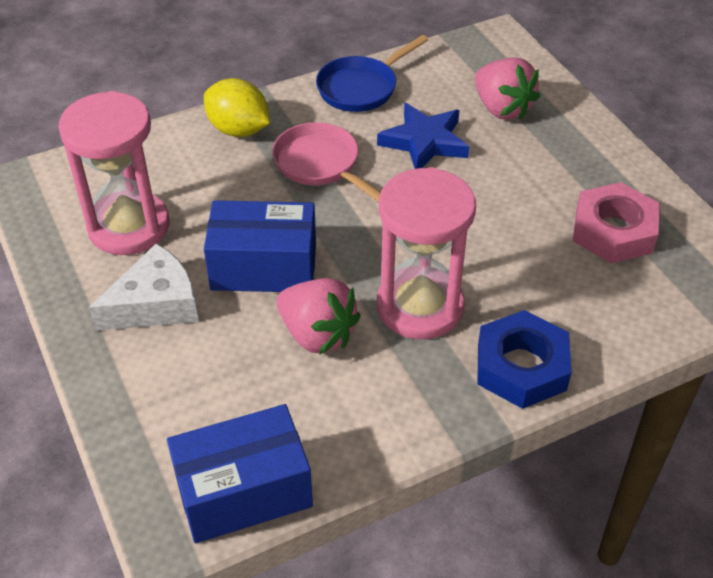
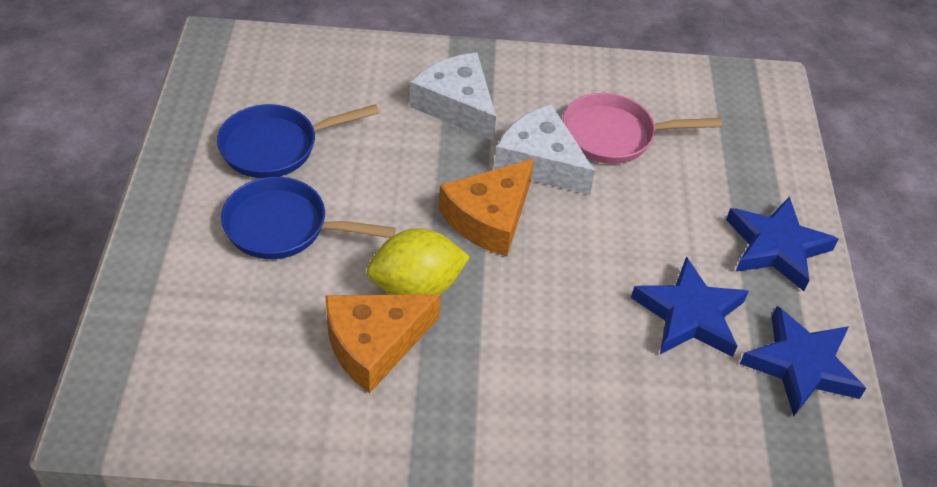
blue box: 2 -> 0
blue nut: 1 -> 0
blue pan: 1 -> 2
blue star: 1 -> 3
orange cheese: 0 -> 2
pink hourglass: 2 -> 0
pink nut: 1 -> 0
pink strawberry: 2 -> 0
white cheese: 1 -> 2

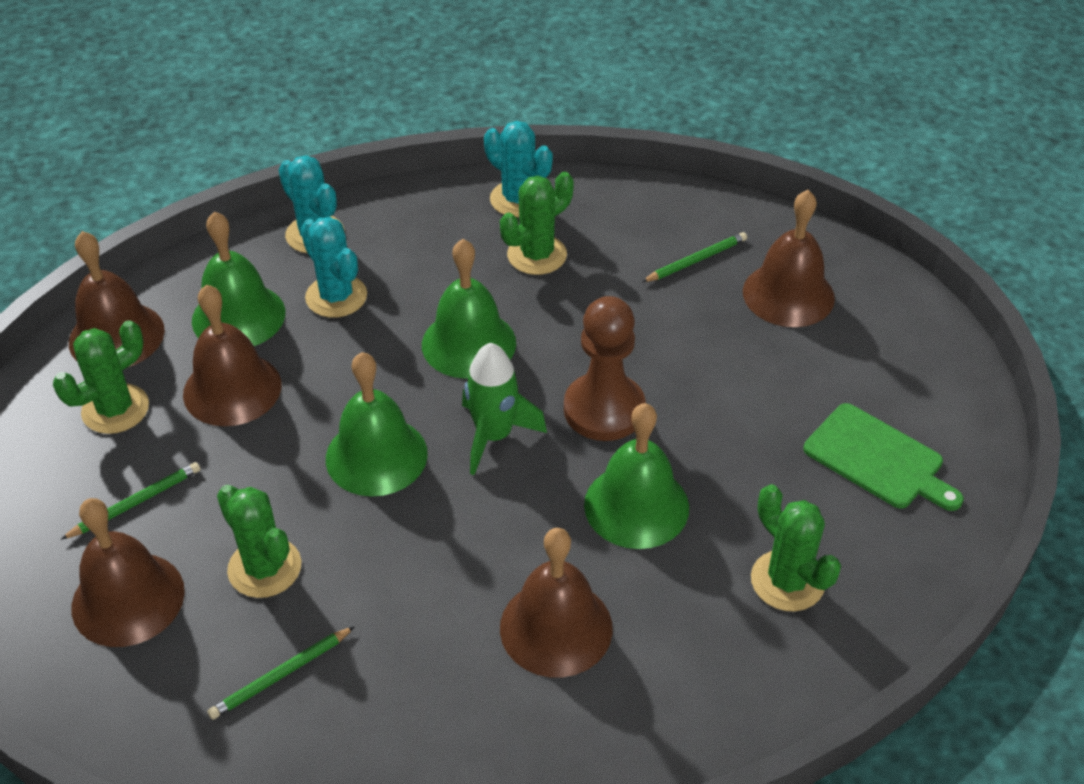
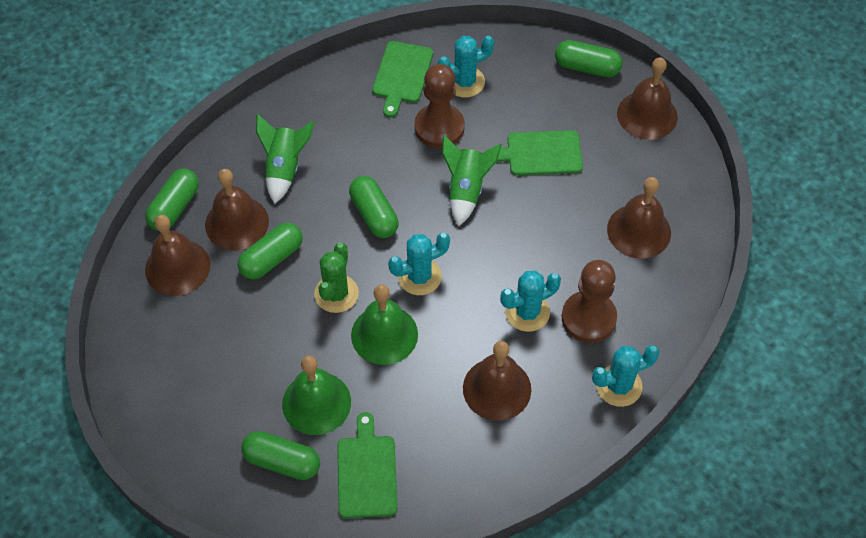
brown pawn: 1 -> 2
green bell: 4 -> 2
green cactus: 4 -> 1
green capsule: 0 -> 5
green cutting board: 1 -> 3
green pencil: 3 -> 0
green rocket: 1 -> 2
turquoise cactus: 3 -> 4

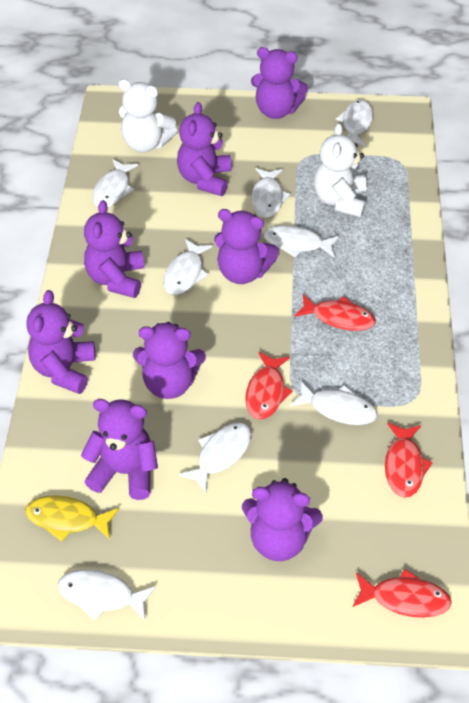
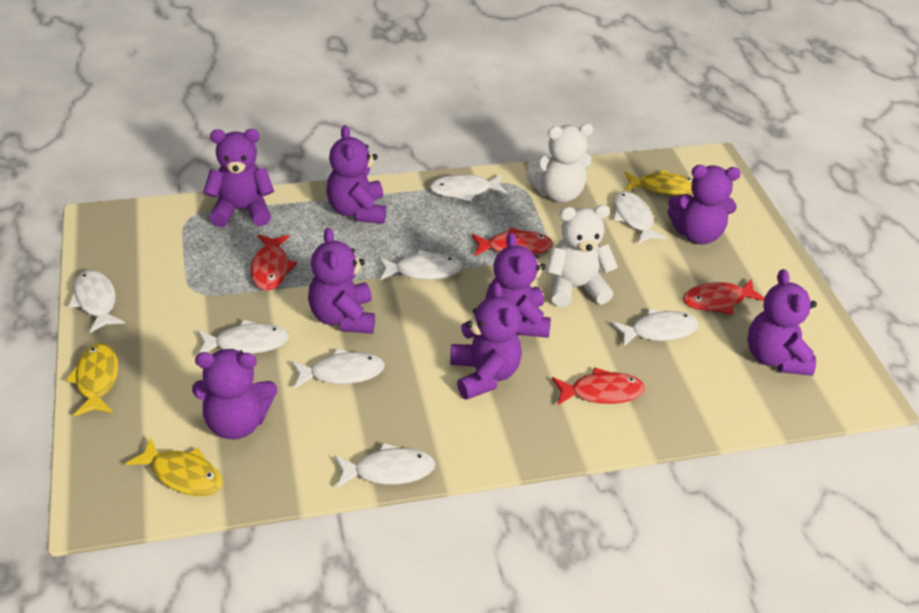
yellow fish: 1 -> 3

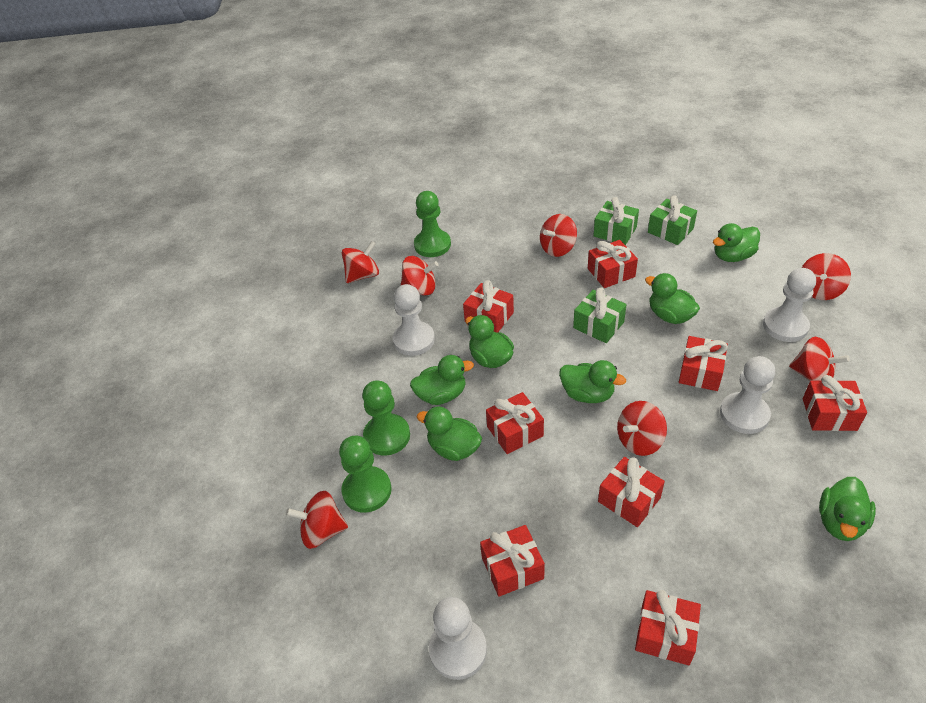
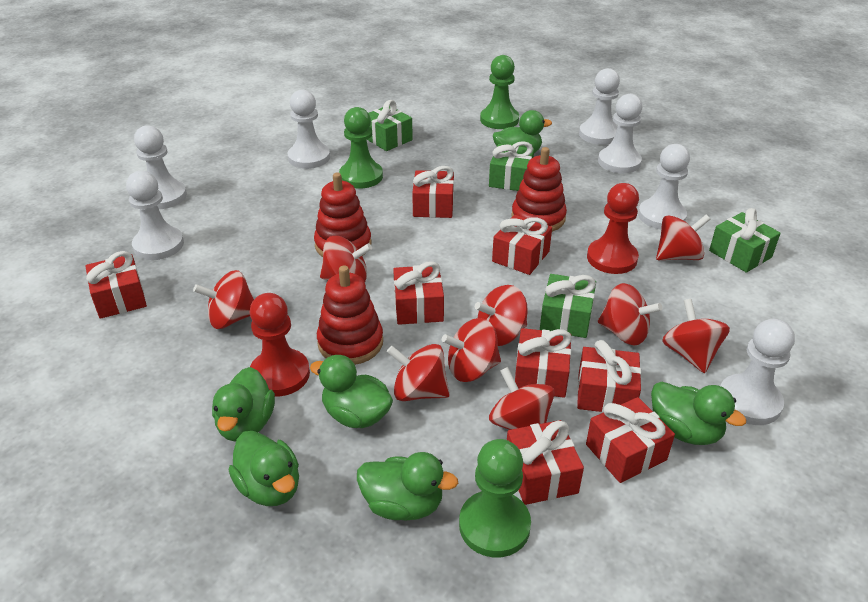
green duck: 7 -> 6
green gift: 3 -> 4
red pawn: 0 -> 2
red spinning top: 7 -> 9
red stacking toy: 0 -> 3
white pawn: 4 -> 7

■ ■ ■ ■ ■ ■ ■

(Required work):
From the listing above, pick out each line where the word "pink" appears.

(Exercise response):
pink hourglass: 2 -> 0
pink nut: 1 -> 0
pink strawberry: 2 -> 0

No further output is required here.